╔══

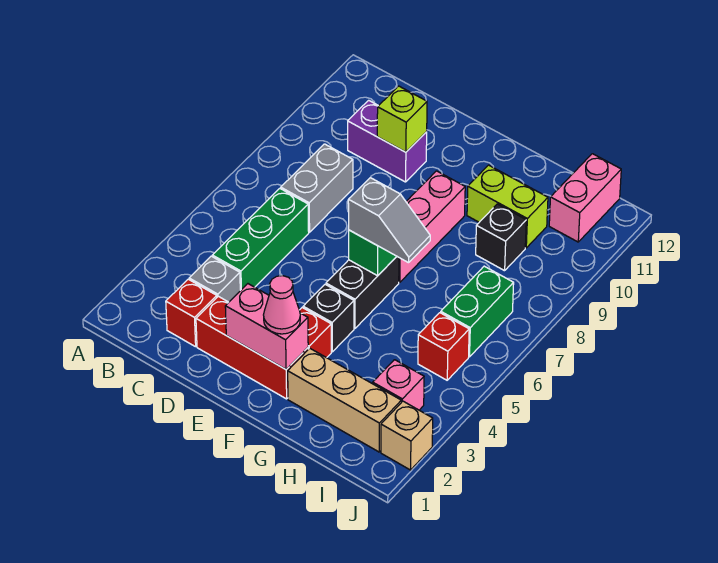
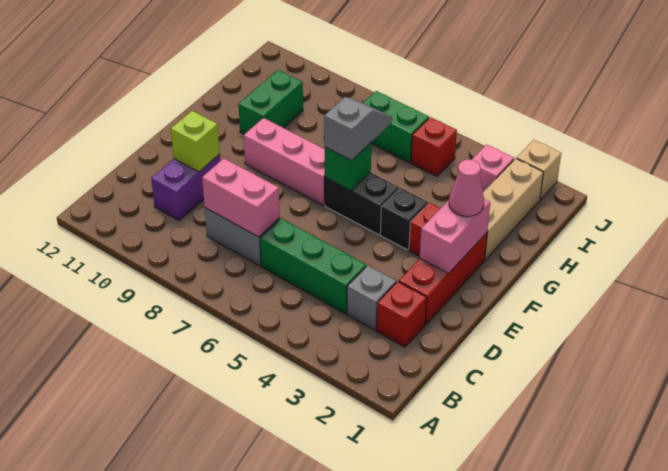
lime brick G10:H10 level 1 -> green brick G10:H10 level 1
black brick H9 level 1 -> none
pink brick I11:I12 level 1 -> pink brick C7:C8 level 2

╚══

Your instructions
Set down the material exactly, every line of it, except for the pictures.

Answer to this task
lime brick G10:H10 level 1 -> green brick G10:H10 level 1
black brick H9 level 1 -> none
pink brick I11:I12 level 1 -> pink brick C7:C8 level 2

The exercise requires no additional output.